(DIRECTIONS FOR THIS TASK):
When you restate the records, do so word for word and omit any picture they contain.
[TASK INPUTS — start]
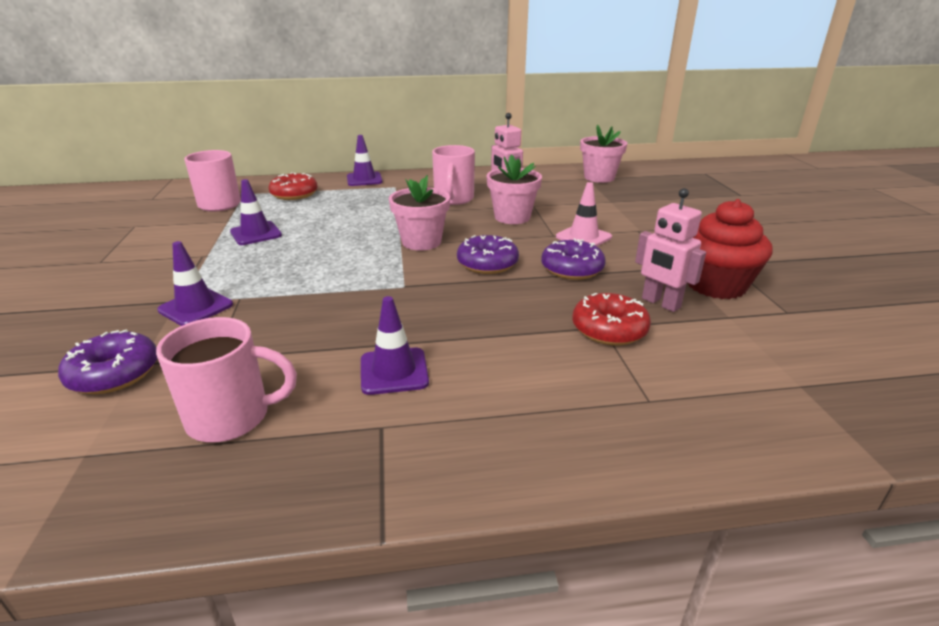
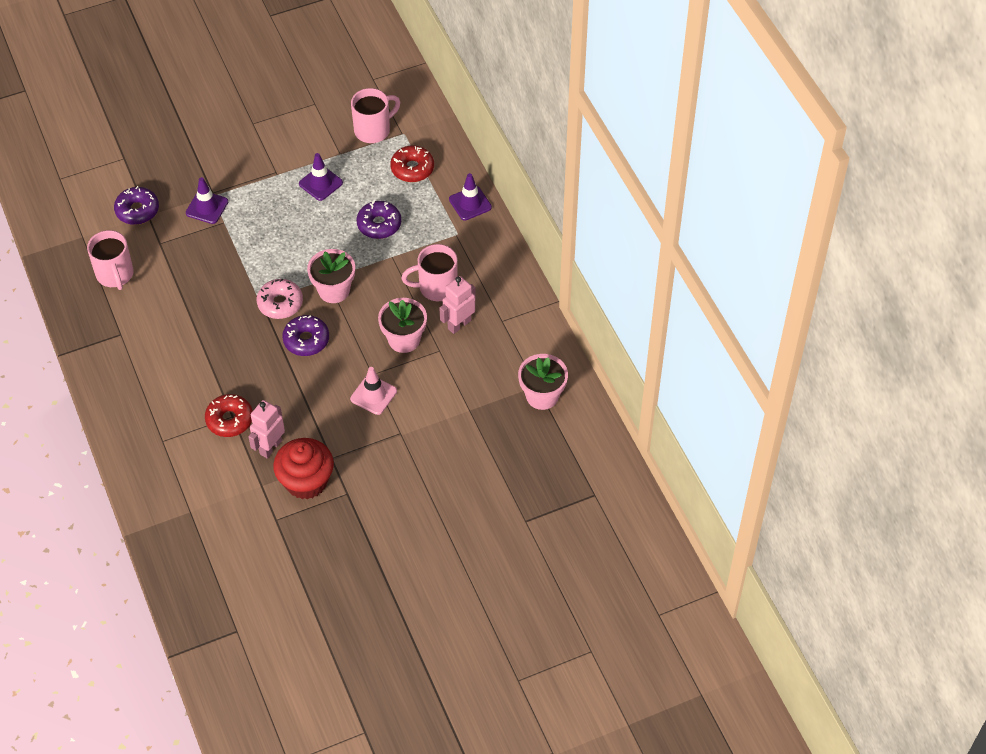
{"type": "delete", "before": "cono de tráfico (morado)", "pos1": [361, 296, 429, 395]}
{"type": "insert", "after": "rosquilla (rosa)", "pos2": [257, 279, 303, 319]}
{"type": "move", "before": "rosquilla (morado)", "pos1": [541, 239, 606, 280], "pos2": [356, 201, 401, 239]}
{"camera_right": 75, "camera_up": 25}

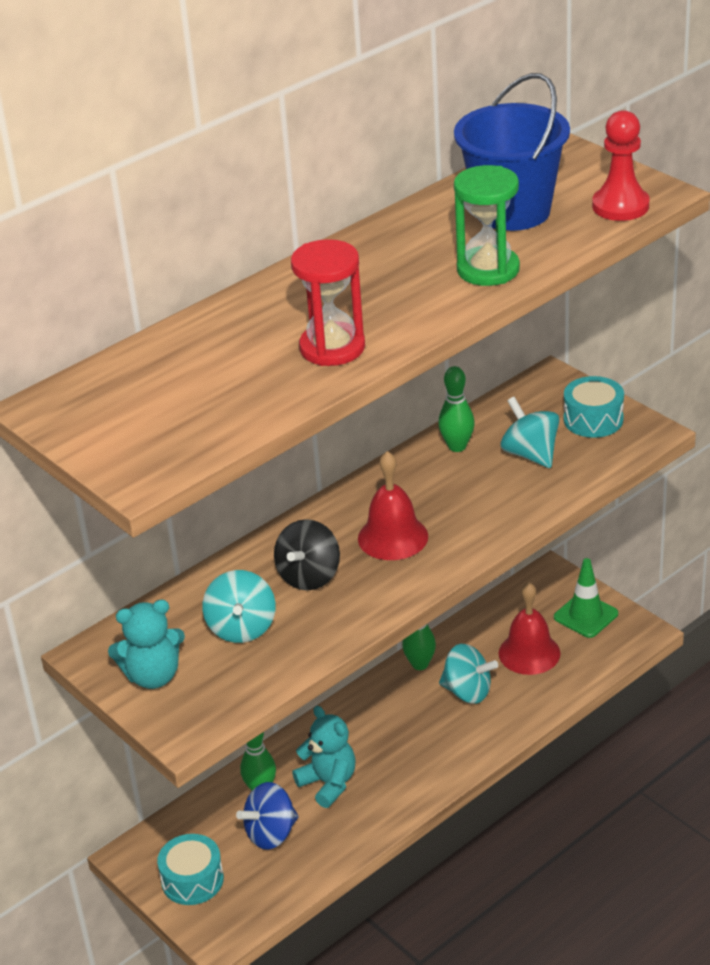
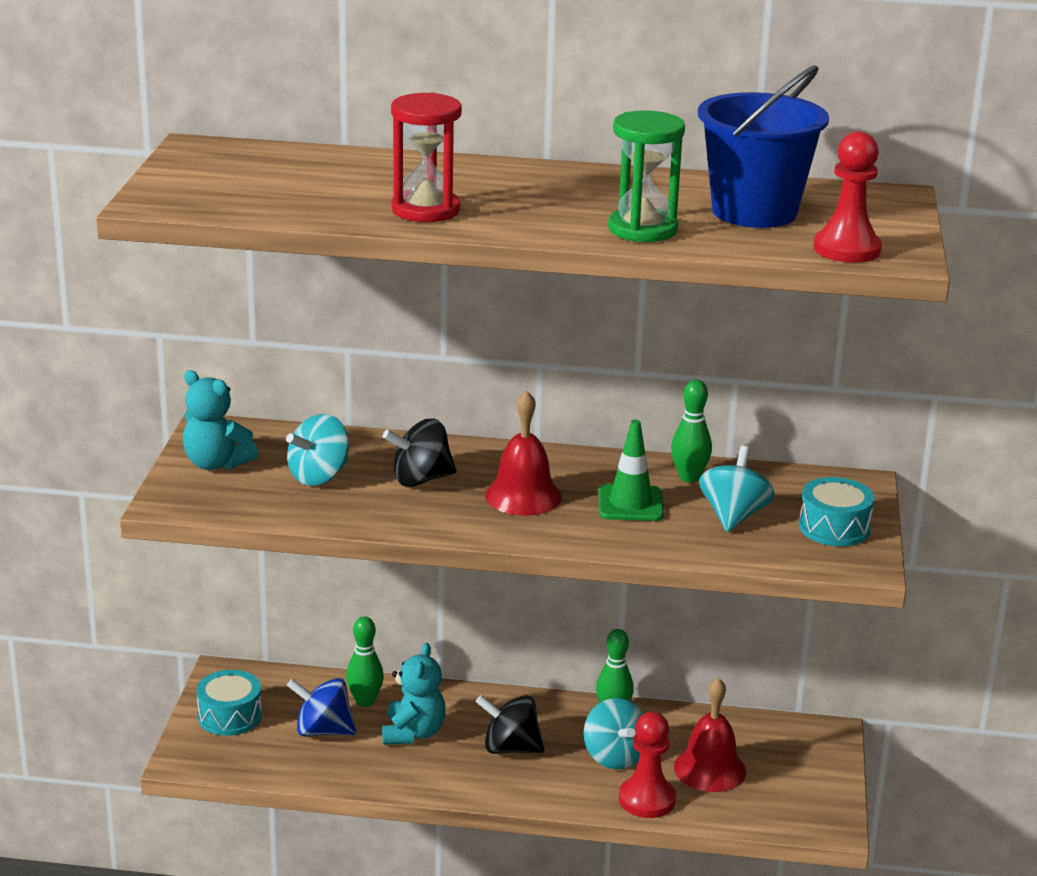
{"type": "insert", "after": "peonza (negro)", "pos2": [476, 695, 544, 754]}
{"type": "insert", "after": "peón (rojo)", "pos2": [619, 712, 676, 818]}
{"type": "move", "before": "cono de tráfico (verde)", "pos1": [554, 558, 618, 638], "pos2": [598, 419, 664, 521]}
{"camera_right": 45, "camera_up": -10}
[TASK INPUTS — finish]
(SOLUTION TO THIS PROBLEM):
{"type": "delete", "before": "cono de tráfico (morado)", "pos1": [361, 296, 429, 395]}
{"type": "insert", "after": "rosquilla (rosa)", "pos2": [257, 279, 303, 319]}
{"type": "move", "before": "rosquilla (morado)", "pos1": [541, 239, 606, 280], "pos2": [356, 201, 401, 239]}
{"camera_right": 75, "camera_up": 25}

{"type": "insert", "after": "peonza (negro)", "pos2": [476, 695, 544, 754]}
{"type": "insert", "after": "peón (rojo)", "pos2": [619, 712, 676, 818]}
{"type": "move", "before": "cono de tráfico (verde)", "pos1": [554, 558, 618, 638], "pos2": [598, 419, 664, 521]}
{"camera_right": 45, "camera_up": -10}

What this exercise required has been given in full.